• TASK DETAILS: Repeat exactly, and only, the lines running from the one that holds "brown can [623,492,675,564]" to the end of the records.
------ INFORMATION SHOWN
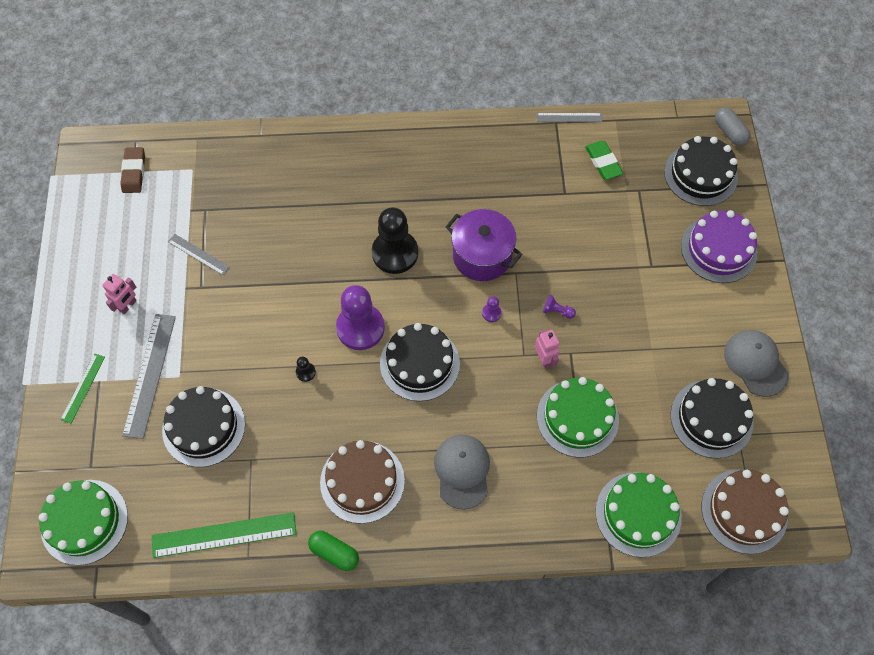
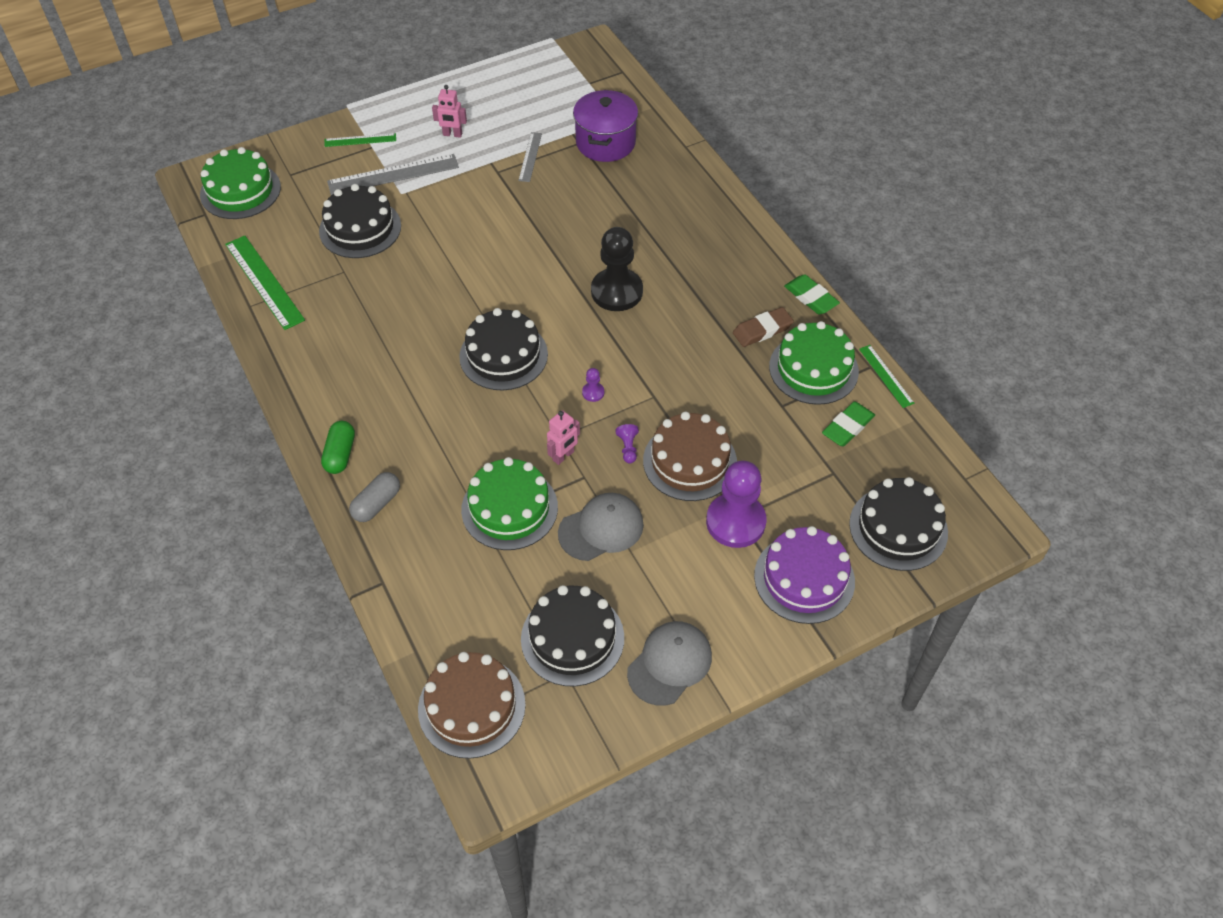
camera: 65 degrees right, 10 degrees down
brown eraser [120,147,145,193] -> brown eraser moved to [733,307,794,347]
black pawn [296,357,316,382] -> none
green capsule [308,531,359,571] -> green capsule moved to [321,421,355,474]
brown cake [320,440,405,524] -> brown cake moved to [643,412,737,501]
purple pawn [336,285,385,350] -> purple pawn moved to [706,461,766,548]
grey cap [434,435,490,510] -> grey cap moved to [558,493,644,561]
purple pot [446,209,522,281] -> purple pot moved to [573,90,638,162]
grey ruler [536,113,602,122] -> green ruler [859,345,914,408]
green cake [595,472,682,557] -> green cake moved to [769,321,859,405]
grey capsule [715,107,751,146] -> grey capsule moved to [349,472,400,522]
none -> green eraser [784,274,840,315]

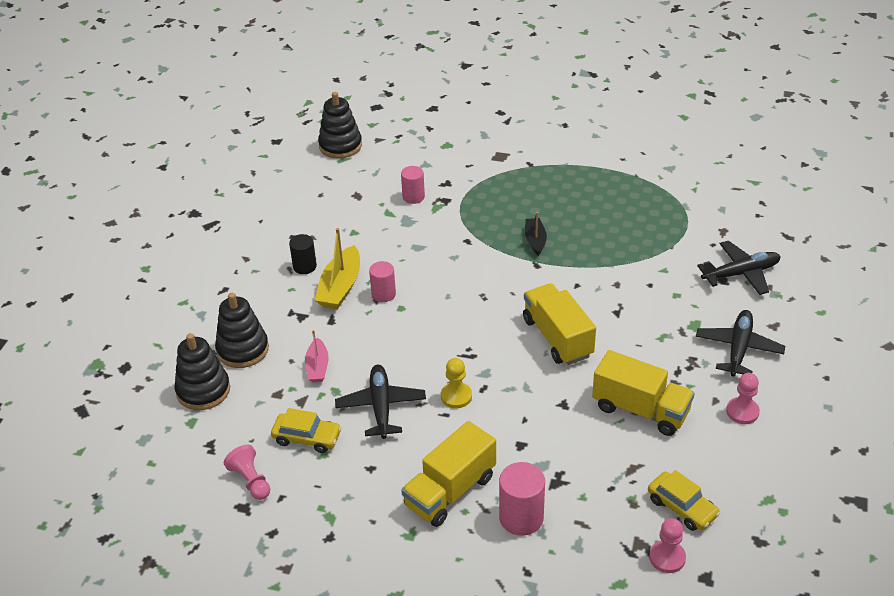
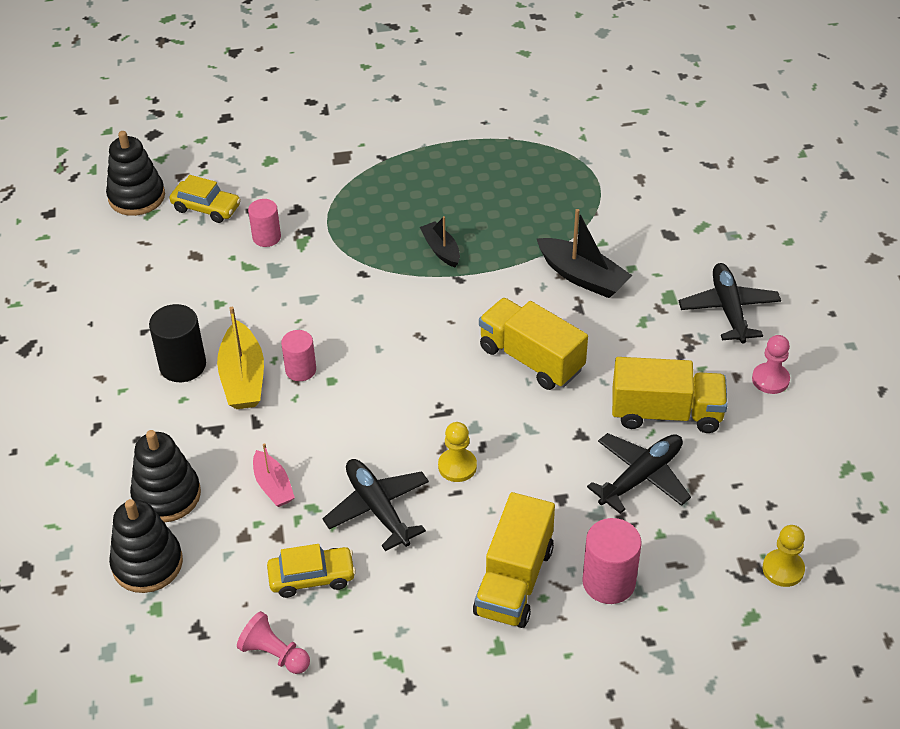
camera: 25 degrees left, 5 degrees up
black cylinder [289,234,317,274] -> black cylinder [149,304,206,382], size x1.51
yellow car [648,470,720,531] -> yellow car moved to [170,175,241,223]
pink pawn [649,518,686,573] -> yellow pawn [762,525,805,587]
black plane [697,241,781,295] -> black plane moved to [587,433,691,514]
none -> black boat [536,209,633,298]

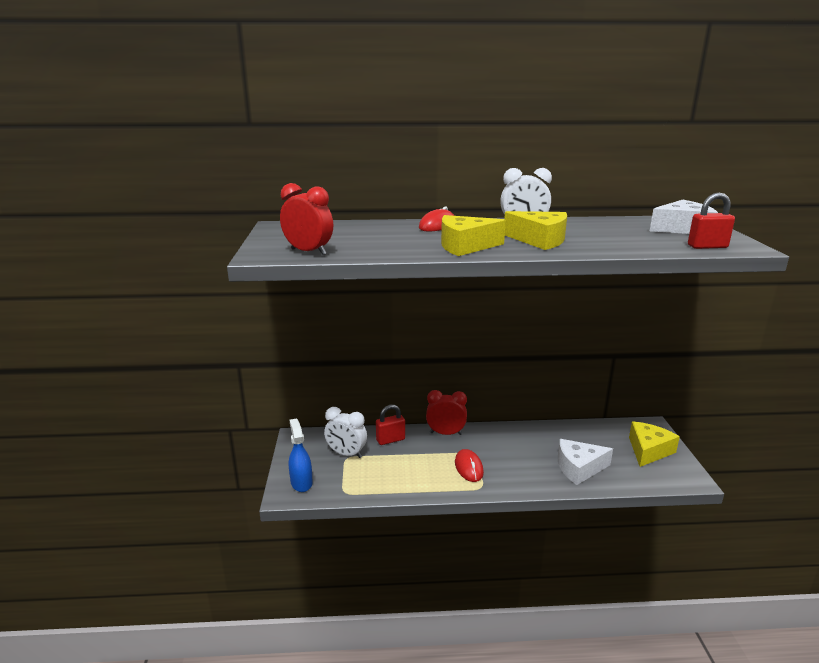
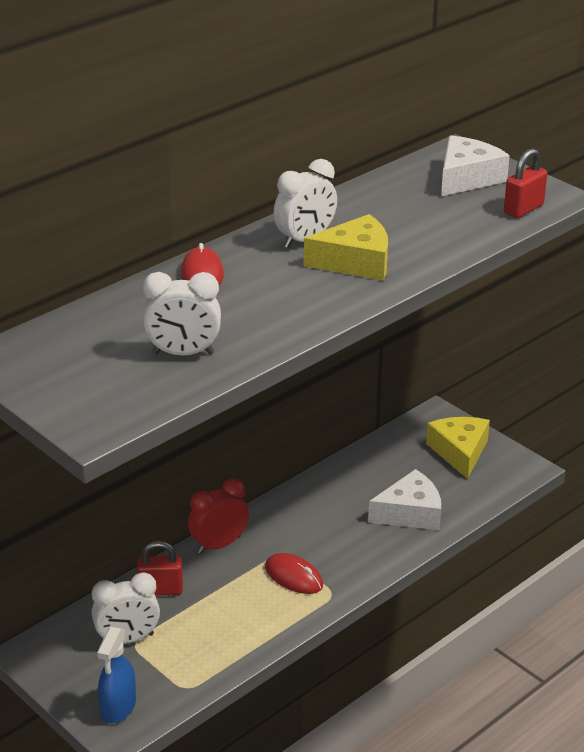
camera: 40 degrees left, 10 degrees up
red clock [280,183,333,255] -> none
blue spray bottle [289,418,313,492] -> blue spray bottle turned 105 degrees counterclockwise [97,627,136,724]
red padlock [376,404,405,445] -> red padlock turned 60 degrees clockwise [137,541,183,595]
yellow cheese [441,215,506,256] -> none
white cheese [558,439,613,485] -> white cheese turned 150 degrees counterclockwise [368,469,441,530]
none -> white clock [143,272,221,356]

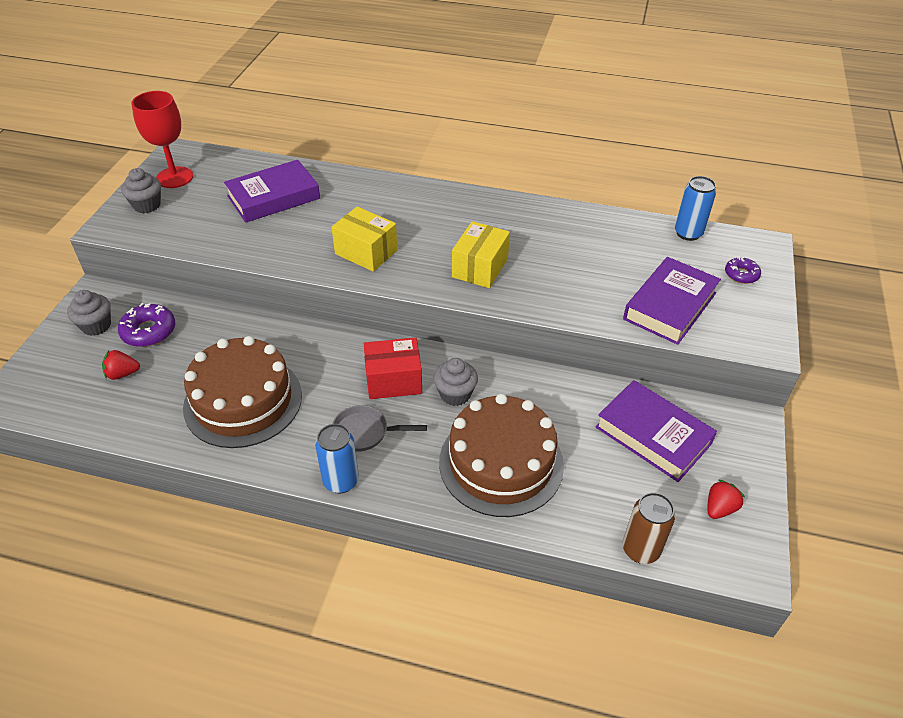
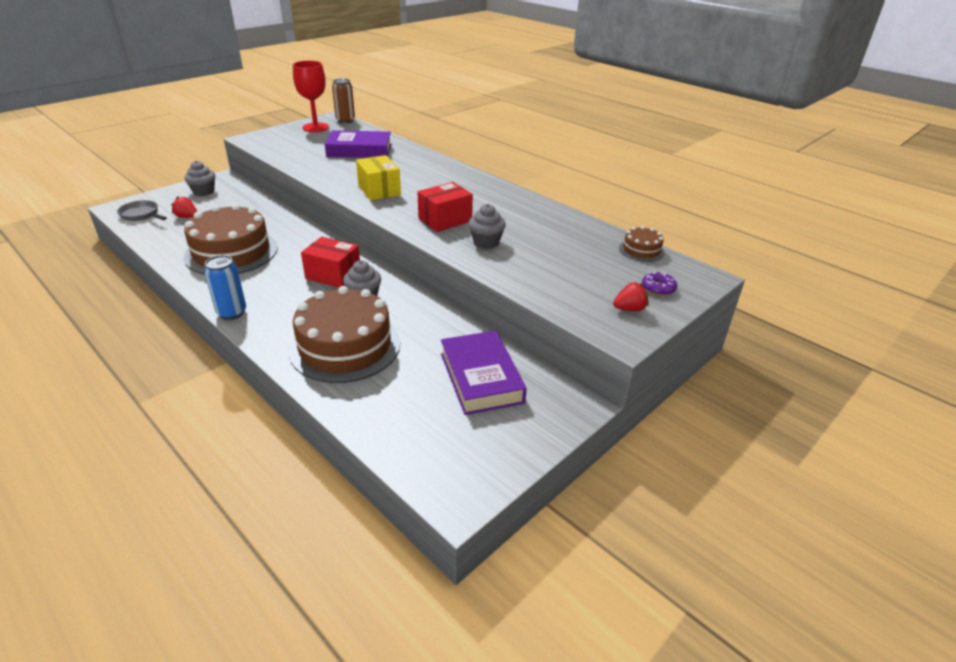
camera: 30 degrees right, 10 degrees down
purple donut [118,303,175,347] -> none
grey cupcake [121,168,161,213] -> grey cupcake moved to [469,204,506,249]
grey pan [332,405,427,452] -> grey pan moved to [117,200,167,221]
yellow box [452,221,510,288] -> red box [417,182,473,232]
purple book [623,257,721,345] -> none
brown can [623,492,675,564] -> brown can moved to [332,78,355,123]
blue can [675,176,716,241] -> brown cake [619,226,665,262]
red strawberry [708,479,745,519] -> red strawberry moved to [613,282,649,311]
------------
• RESULT:
brown can [623,492,675,564] -> brown can moved to [332,78,355,123]
blue can [675,176,716,241] -> brown cake [619,226,665,262]
red strawberry [708,479,745,519] -> red strawberry moved to [613,282,649,311]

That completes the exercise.